### Assigned task
Copy nothing but the text: repeat each entry exactly and drop the images.

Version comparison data
****
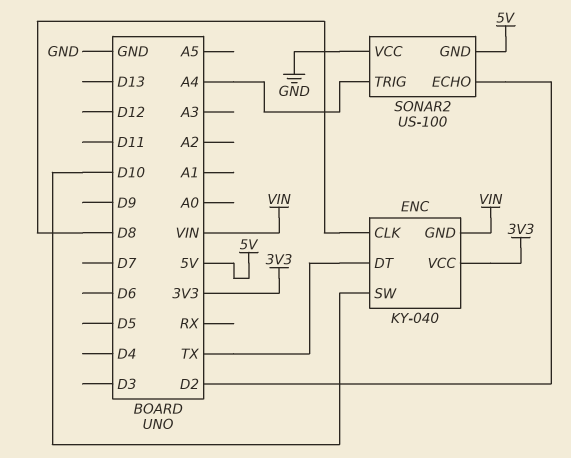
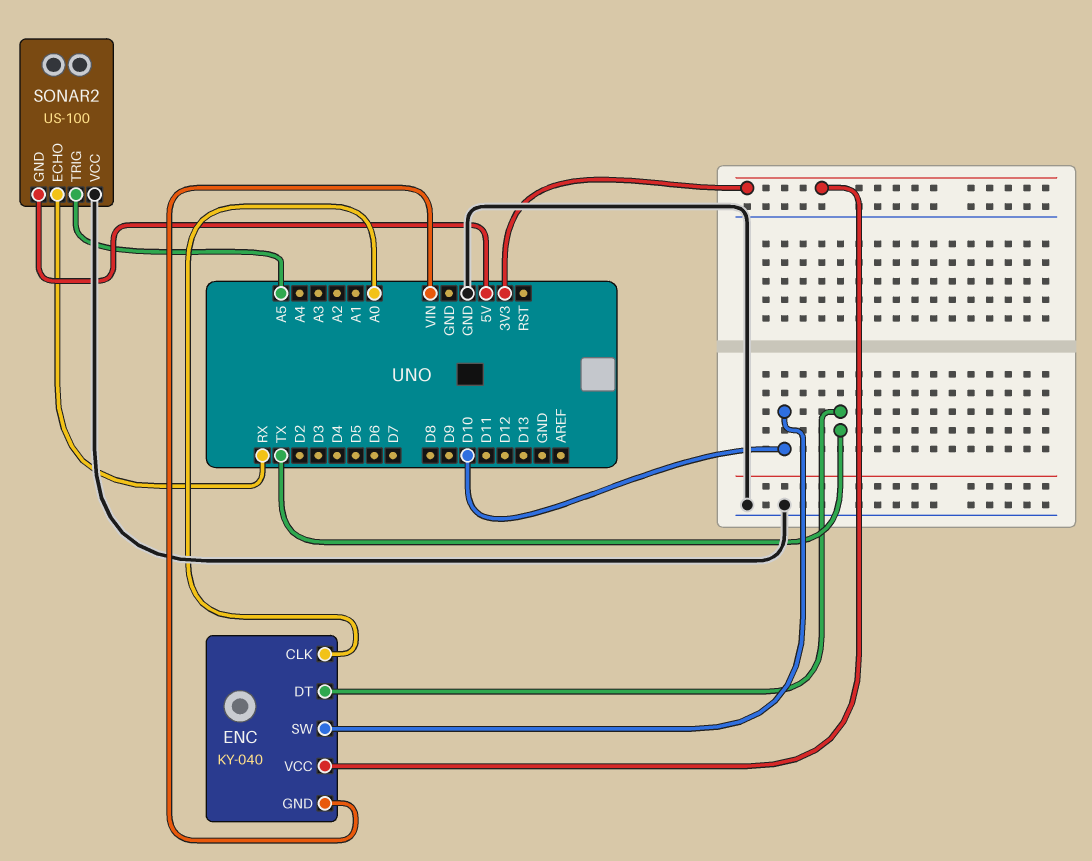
ENC pin CLK: D8 -> A0
SONAR2 pin ECHO: D2 -> RX
SONAR2 pin TRIG: A4 -> A5

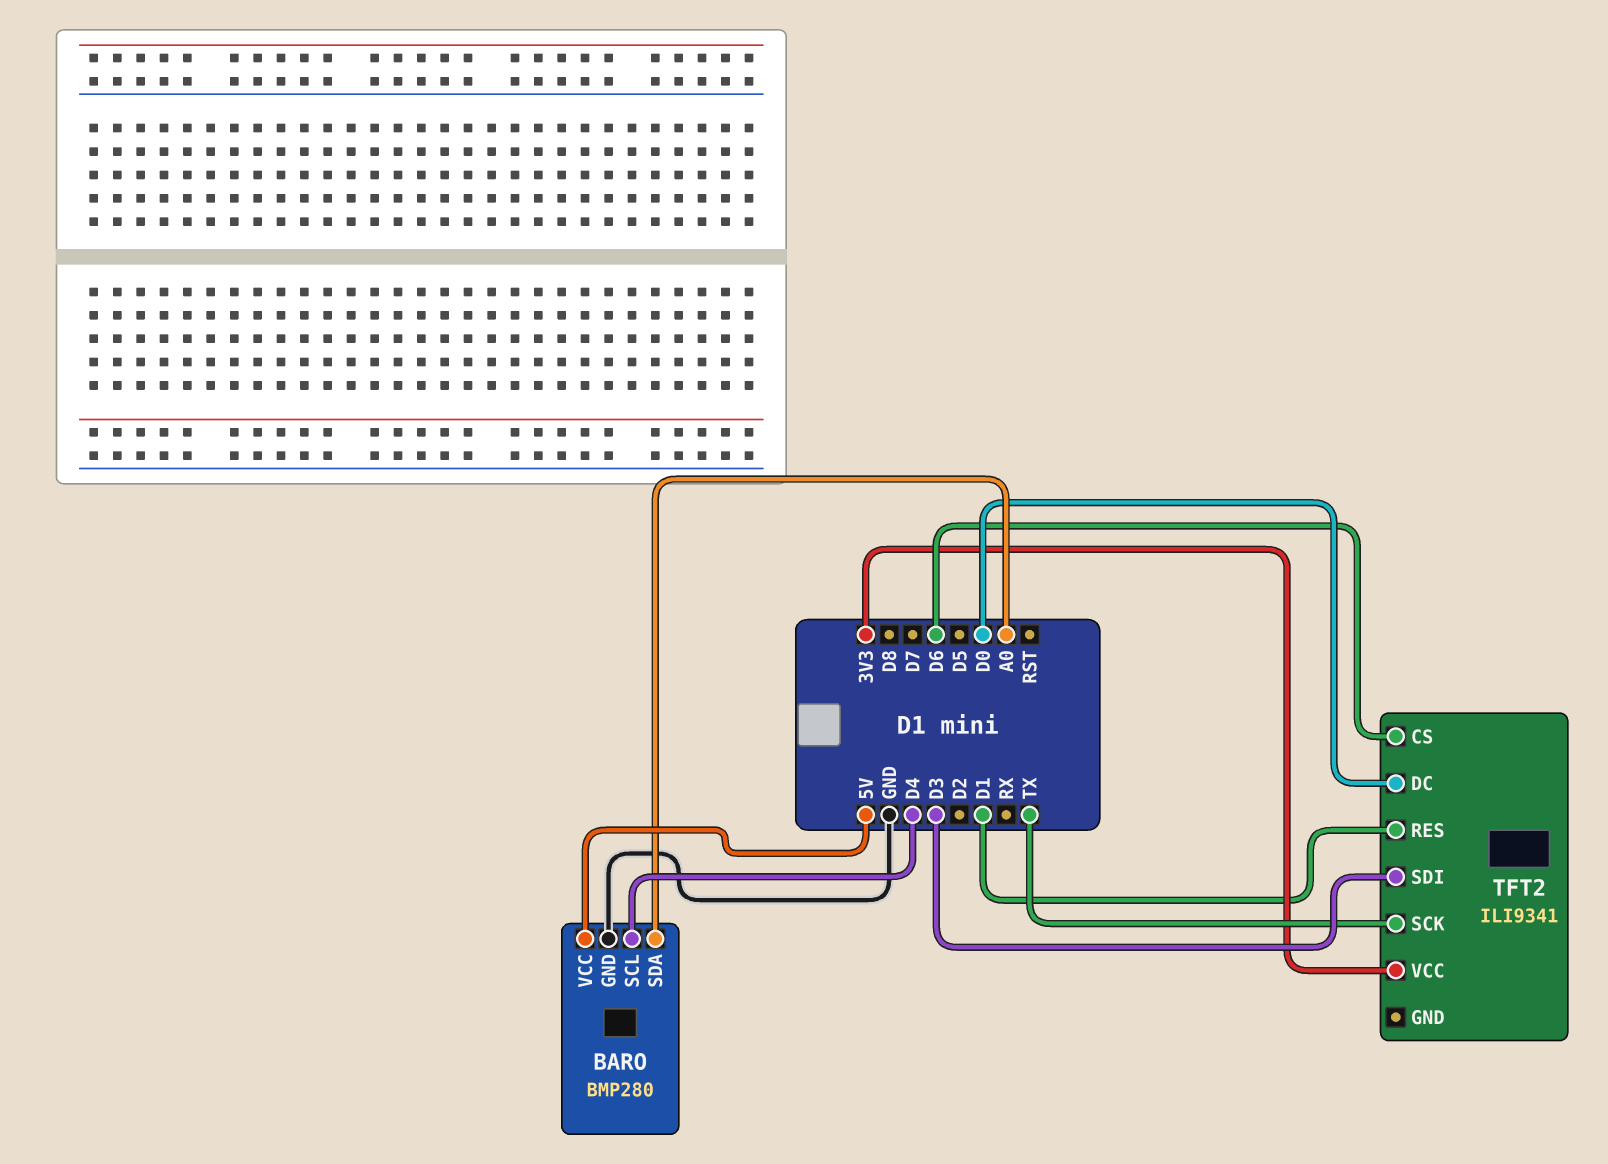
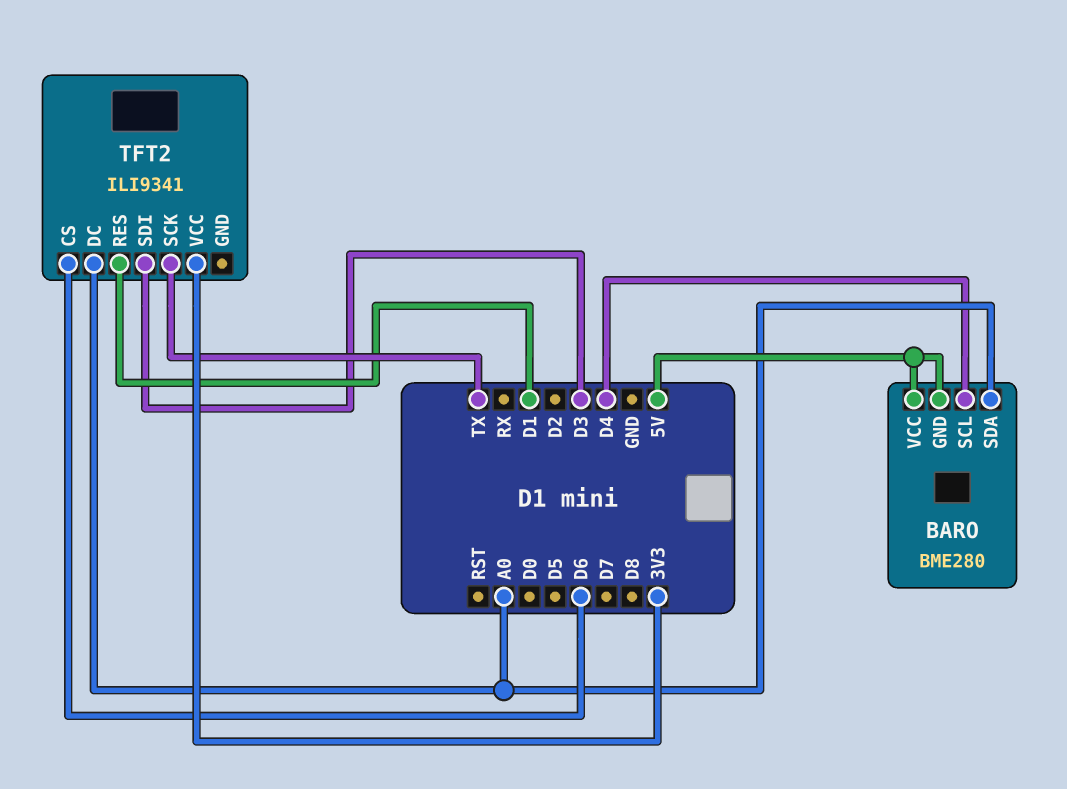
BARO: BMP280 -> BME280
BARO pin GND: GND -> 5V
TFT2 pin DC: D0 -> A0

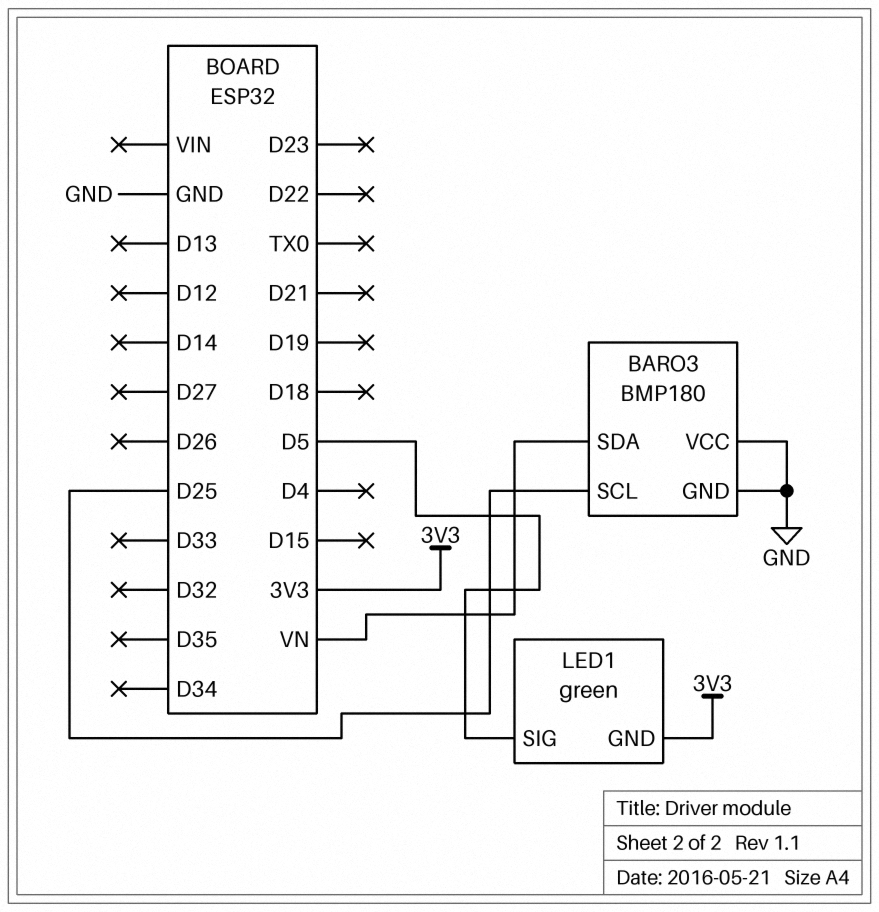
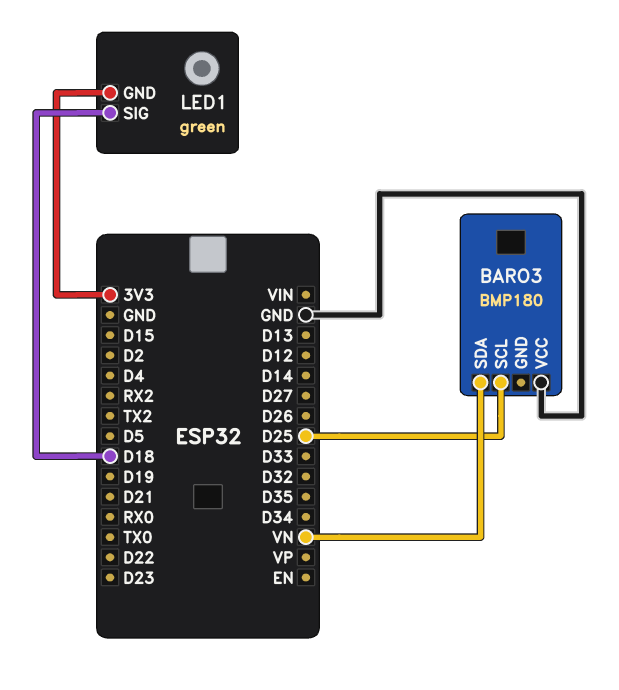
BARO3 pin GND: GND -> none
LED1 pin SIG: D5 -> D18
****
### Answer space
ENC pin CLK: D8 -> A0
SONAR2 pin ECHO: D2 -> RX
SONAR2 pin TRIG: A4 -> A5

BARO: BMP280 -> BME280
BARO pin GND: GND -> 5V
TFT2 pin DC: D0 -> A0

BARO3 pin GND: GND -> none
LED1 pin SIG: D5 -> D18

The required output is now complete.